Spatial relationship records

****

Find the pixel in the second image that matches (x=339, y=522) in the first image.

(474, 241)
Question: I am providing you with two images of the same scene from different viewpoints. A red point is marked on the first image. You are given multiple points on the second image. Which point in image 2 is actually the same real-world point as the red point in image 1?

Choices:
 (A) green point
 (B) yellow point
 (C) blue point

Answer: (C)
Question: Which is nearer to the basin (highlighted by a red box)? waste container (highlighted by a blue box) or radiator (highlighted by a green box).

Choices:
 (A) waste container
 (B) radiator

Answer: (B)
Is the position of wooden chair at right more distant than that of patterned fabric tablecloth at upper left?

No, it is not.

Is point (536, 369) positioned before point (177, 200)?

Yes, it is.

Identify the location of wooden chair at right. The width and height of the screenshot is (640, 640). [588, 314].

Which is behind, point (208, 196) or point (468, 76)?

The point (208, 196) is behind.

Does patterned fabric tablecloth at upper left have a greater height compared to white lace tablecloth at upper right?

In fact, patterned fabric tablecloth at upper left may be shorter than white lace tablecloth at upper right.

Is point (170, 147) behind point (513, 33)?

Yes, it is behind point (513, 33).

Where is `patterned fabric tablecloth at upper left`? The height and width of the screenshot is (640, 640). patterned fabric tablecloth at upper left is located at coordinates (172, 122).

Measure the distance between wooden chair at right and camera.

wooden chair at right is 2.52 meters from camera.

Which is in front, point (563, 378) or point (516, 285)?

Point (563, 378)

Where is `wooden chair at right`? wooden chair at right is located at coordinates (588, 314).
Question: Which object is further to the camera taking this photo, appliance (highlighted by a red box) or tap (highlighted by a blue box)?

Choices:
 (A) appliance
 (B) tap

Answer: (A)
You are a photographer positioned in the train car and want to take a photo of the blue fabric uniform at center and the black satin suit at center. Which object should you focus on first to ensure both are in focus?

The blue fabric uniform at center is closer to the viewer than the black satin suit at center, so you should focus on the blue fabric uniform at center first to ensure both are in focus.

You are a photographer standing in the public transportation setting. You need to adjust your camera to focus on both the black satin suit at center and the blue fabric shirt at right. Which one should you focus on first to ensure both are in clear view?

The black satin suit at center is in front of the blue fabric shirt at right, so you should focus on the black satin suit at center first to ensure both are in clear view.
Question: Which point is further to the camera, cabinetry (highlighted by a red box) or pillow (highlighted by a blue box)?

****

» Task to complete: Retype all of the material above line for line, with no changes.

» Worked solution:
Find the pixel in the second image that matches (x=339, y=522) in the first image.

(474, 241)
Question: I am providing you with two images of the same scene from different viewpoints. A red point is marked on the first image. You are given multiple points on the second image. Which point in image 2 is actually the same real-world point as the red point in image 1?

Choices:
 (A) green point
 (B) yellow point
 (C) blue point

Answer: (C)
Question: Which is nearer to the basin (highlighted by a red box)? waste container (highlighted by a blue box) or radiator (highlighted by a green box).

Choices:
 (A) waste container
 (B) radiator

Answer: (B)
Is the position of wooden chair at right more distant than that of patterned fabric tablecloth at upper left?

No, it is not.

Is point (536, 369) positioned before point (177, 200)?

Yes, it is.

Identify the location of wooden chair at right. The width and height of the screenshot is (640, 640). [588, 314].

Which is behind, point (208, 196) or point (468, 76)?

The point (208, 196) is behind.

Does patterned fabric tablecloth at upper left have a greater height compared to white lace tablecloth at upper right?

In fact, patterned fabric tablecloth at upper left may be shorter than white lace tablecloth at upper right.

Is point (170, 147) behind point (513, 33)?

Yes, it is behind point (513, 33).

Where is `patterned fabric tablecloth at upper left`? The height and width of the screenshot is (640, 640). patterned fabric tablecloth at upper left is located at coordinates (172, 122).

Measure the distance between wooden chair at right and camera.

wooden chair at right is 2.52 meters from camera.

Which is in front, point (563, 378) or point (516, 285)?

Point (563, 378)

Where is `wooden chair at right`? wooden chair at right is located at coordinates (588, 314).
Question: Which object is further to the camera taking this photo, appliance (highlighted by a red box) or tap (highlighted by a blue box)?

Choices:
 (A) appliance
 (B) tap

Answer: (A)
You are a photographer positioned in the train car and want to take a photo of the blue fabric uniform at center and the black satin suit at center. Which object should you focus on first to ensure both are in focus?

The blue fabric uniform at center is closer to the viewer than the black satin suit at center, so you should focus on the blue fabric uniform at center first to ensure both are in focus.

You are a photographer standing in the public transportation setting. You need to adjust your camera to focus on both the black satin suit at center and the blue fabric shirt at right. Which one should you focus on first to ensure both are in clear view?

The black satin suit at center is in front of the blue fabric shirt at right, so you should focus on the black satin suit at center first to ensure both are in clear view.
Question: Which point is further to the camera, cabinetry (highlighted by a red box) or pillow (highlighted by a blue box)?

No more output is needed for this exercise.